**YOUR GOAL**. List every line below containing "yellow".

**INPUT DATA**.
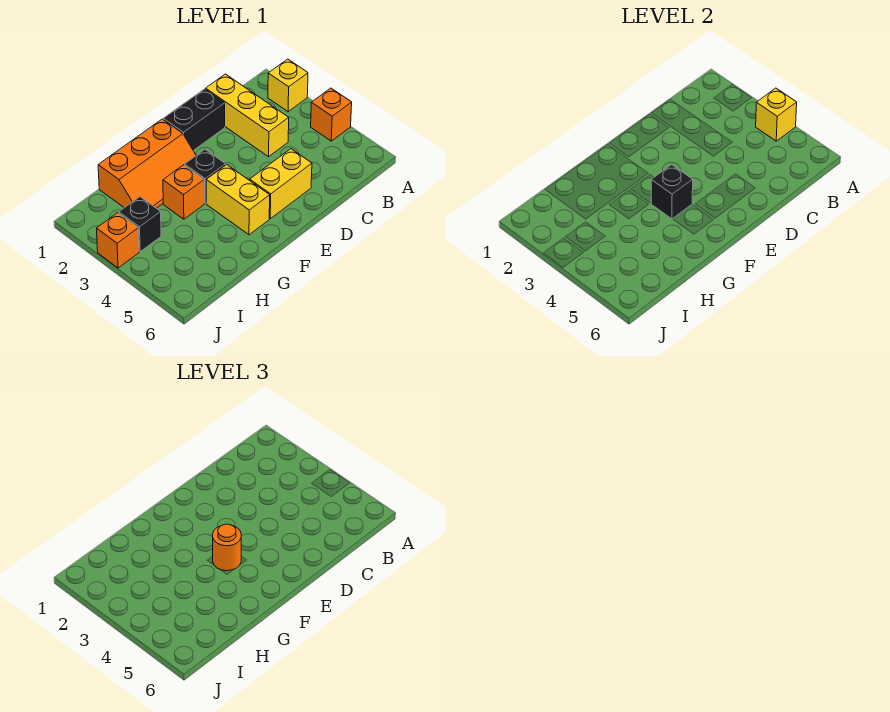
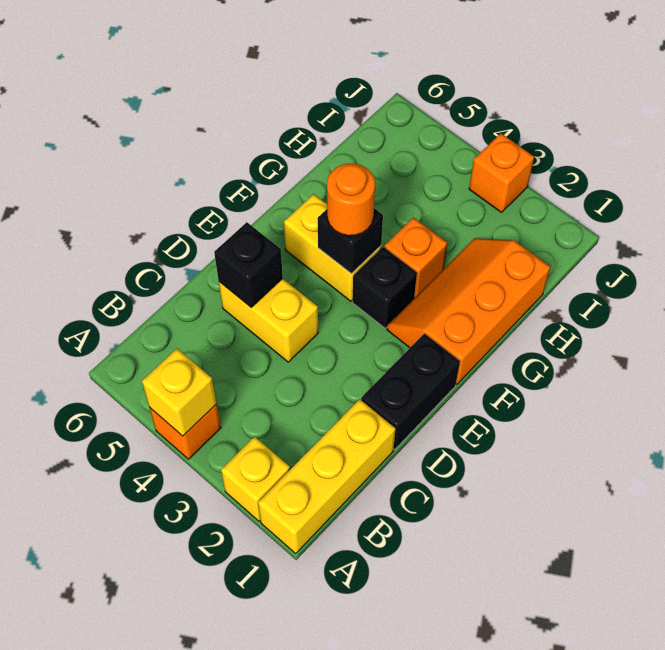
yellow brick C1:C3 level 1 -> yellow brick A1:C1 level 1
yellow brick D5:E5 level 1 -> yellow brick D4:D5 level 1
black brick I3 level 1 -> black brick D5 level 2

**RESPONSE**.
yellow brick C1:C3 level 1 -> yellow brick A1:C1 level 1
yellow brick D5:E5 level 1 -> yellow brick D4:D5 level 1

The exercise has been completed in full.